Data items
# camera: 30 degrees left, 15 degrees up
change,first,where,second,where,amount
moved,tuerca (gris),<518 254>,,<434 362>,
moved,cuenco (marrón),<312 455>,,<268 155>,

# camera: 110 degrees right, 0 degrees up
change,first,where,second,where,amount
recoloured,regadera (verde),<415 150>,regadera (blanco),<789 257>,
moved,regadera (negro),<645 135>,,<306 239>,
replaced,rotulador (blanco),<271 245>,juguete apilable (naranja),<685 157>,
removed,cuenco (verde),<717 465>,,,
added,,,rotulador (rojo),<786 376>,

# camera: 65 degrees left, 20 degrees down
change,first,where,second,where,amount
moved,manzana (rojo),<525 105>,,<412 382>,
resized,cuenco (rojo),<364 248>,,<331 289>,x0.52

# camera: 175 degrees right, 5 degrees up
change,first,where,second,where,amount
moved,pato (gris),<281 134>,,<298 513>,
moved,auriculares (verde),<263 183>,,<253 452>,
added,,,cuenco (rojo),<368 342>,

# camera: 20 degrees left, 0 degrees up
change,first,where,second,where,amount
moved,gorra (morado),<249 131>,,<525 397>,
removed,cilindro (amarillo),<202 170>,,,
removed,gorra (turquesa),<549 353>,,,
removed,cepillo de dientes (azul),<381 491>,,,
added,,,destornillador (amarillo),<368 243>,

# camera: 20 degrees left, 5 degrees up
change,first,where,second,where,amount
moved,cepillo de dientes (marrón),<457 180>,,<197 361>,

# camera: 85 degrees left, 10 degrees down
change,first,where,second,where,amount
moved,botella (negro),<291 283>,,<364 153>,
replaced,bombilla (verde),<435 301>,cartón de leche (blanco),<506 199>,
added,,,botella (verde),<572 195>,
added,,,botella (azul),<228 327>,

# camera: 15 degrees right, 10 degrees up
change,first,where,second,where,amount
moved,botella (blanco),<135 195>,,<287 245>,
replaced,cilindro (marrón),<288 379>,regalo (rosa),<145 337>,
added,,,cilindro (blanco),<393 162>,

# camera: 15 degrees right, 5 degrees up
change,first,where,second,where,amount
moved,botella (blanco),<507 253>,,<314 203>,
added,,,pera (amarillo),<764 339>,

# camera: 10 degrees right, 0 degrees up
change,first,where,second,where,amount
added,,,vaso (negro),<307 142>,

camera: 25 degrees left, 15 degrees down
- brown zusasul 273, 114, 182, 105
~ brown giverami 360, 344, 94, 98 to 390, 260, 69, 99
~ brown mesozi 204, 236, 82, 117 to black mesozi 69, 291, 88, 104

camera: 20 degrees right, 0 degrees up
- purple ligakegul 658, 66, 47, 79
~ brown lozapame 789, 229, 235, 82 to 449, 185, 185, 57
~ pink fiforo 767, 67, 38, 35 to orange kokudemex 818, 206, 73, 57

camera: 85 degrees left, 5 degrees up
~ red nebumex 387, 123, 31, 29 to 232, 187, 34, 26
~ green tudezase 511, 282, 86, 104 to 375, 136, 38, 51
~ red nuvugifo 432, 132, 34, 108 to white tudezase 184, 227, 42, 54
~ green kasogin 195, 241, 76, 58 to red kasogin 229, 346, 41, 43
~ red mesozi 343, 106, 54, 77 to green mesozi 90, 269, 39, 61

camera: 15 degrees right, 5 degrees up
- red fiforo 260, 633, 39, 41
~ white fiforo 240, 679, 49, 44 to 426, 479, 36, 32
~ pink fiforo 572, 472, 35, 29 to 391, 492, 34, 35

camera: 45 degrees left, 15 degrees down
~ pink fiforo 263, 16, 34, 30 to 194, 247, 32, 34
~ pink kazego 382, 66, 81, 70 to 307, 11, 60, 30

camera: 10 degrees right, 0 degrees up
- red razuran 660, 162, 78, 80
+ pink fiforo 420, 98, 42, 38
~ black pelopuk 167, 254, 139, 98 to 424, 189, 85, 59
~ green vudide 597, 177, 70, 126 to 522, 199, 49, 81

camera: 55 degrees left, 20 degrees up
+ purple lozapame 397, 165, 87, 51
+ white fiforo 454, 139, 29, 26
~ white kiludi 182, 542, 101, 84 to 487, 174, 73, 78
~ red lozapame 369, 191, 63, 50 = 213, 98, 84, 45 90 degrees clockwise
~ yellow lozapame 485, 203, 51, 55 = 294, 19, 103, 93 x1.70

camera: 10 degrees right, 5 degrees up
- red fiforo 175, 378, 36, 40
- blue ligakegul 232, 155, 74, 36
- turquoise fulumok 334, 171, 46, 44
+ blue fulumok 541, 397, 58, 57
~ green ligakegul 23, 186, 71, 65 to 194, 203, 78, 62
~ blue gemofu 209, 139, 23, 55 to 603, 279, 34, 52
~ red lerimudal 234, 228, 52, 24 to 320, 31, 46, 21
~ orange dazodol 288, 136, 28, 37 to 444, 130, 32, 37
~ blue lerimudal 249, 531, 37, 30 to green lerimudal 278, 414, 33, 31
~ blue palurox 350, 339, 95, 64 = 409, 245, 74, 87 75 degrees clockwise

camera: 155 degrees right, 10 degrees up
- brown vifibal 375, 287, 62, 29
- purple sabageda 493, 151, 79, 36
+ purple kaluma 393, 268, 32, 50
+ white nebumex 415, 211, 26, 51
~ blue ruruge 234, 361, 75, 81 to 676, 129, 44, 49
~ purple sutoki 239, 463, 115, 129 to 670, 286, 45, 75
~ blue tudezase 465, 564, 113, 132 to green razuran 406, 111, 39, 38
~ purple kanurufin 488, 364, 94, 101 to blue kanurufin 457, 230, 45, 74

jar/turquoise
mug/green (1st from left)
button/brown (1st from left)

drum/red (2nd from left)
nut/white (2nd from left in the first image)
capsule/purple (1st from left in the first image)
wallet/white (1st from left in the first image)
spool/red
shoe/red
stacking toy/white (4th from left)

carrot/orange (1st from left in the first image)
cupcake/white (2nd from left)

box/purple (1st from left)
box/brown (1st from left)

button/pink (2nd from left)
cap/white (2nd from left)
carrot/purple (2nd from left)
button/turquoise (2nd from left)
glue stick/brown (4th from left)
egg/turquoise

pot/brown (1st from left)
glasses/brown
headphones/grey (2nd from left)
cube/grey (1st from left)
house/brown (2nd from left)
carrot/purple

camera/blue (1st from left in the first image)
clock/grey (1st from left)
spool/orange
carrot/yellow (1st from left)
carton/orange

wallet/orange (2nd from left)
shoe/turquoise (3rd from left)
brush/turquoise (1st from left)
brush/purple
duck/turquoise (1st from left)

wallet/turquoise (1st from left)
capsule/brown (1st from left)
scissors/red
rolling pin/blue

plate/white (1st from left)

=== About this exercise ===
Of all the entries above, retype exactly the lines from the line with "- brown zusasul 273, 114, 182, 105" to the line with "260, 69, 99", both included, and no others.

=== Output ===
- brown zusasul 273, 114, 182, 105
~ brown giverami 360, 344, 94, 98 to 390, 260, 69, 99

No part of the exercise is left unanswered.